WORK TO BE COMPLETED:
The entries below contain a line with "FAN pin SIG: RX -> D4" and a line with "SOIL pin VCC: VIN -> 3V3". Retype exactly everything from the first down to the second, both included, and nothing else.

DATA FOR THIS EXERCISE:
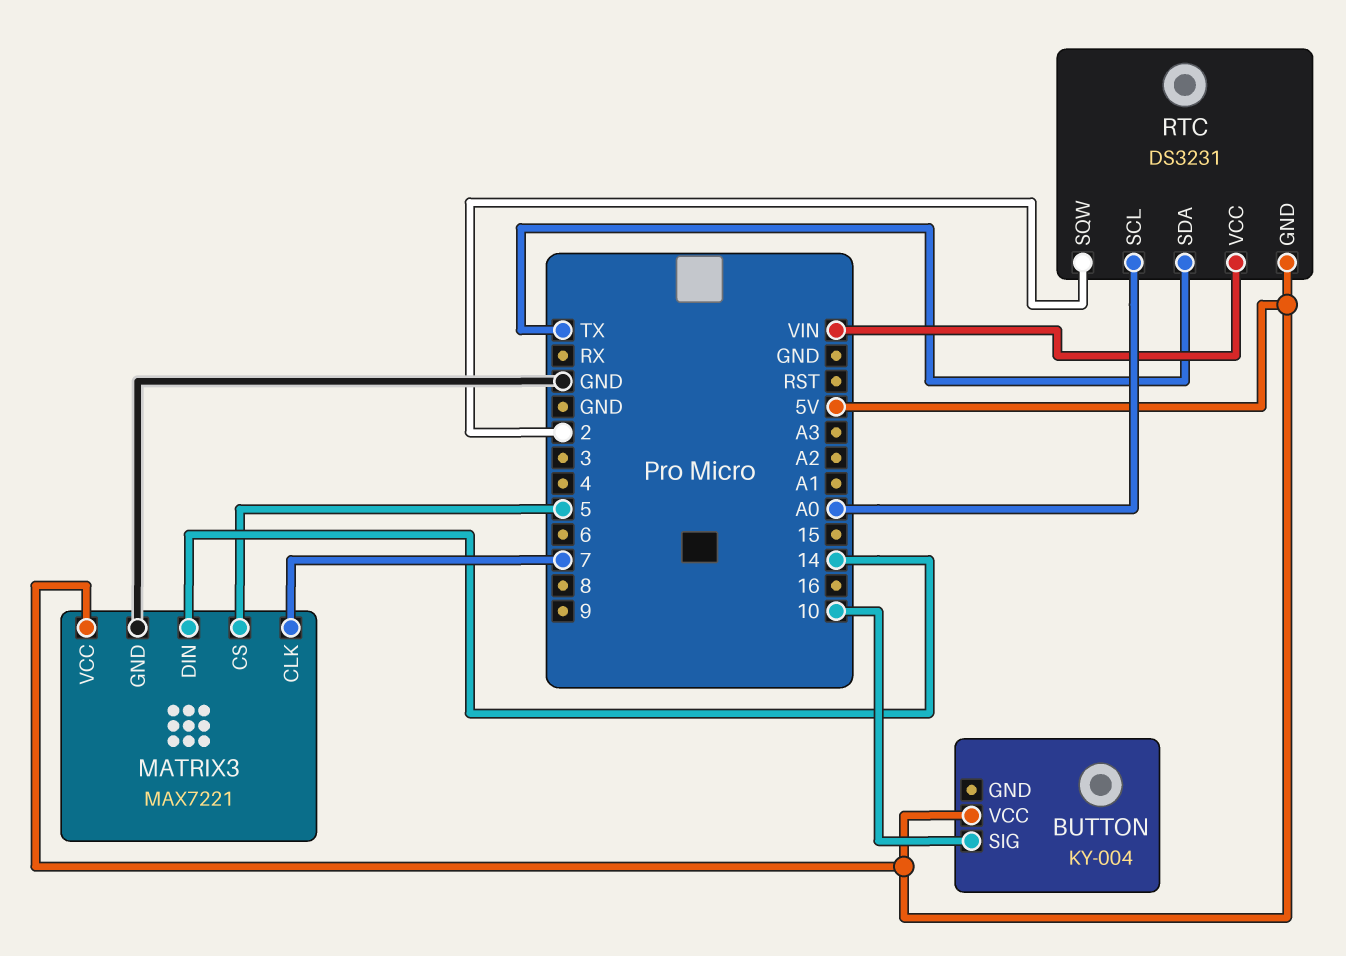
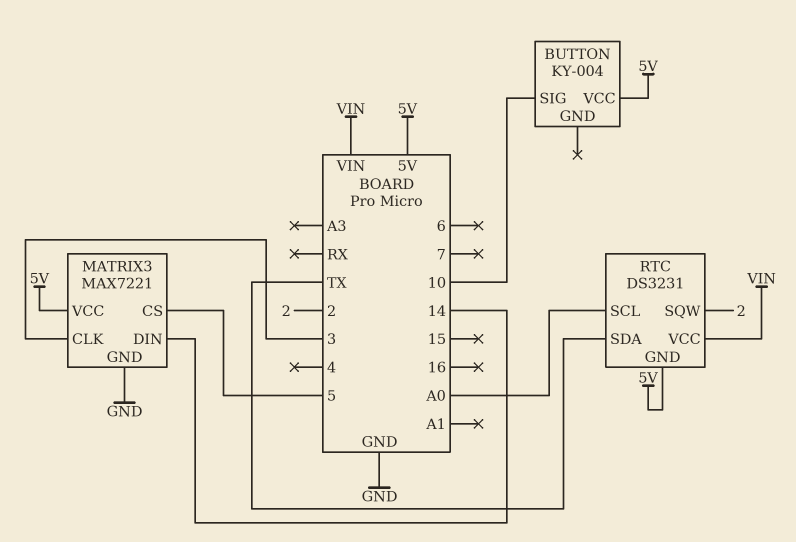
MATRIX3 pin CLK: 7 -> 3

* * *

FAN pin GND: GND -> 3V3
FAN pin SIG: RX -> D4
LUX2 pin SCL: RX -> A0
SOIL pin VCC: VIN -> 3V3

RESPONSE AREA:
FAN pin SIG: RX -> D4
LUX2 pin SCL: RX -> A0
SOIL pin VCC: VIN -> 3V3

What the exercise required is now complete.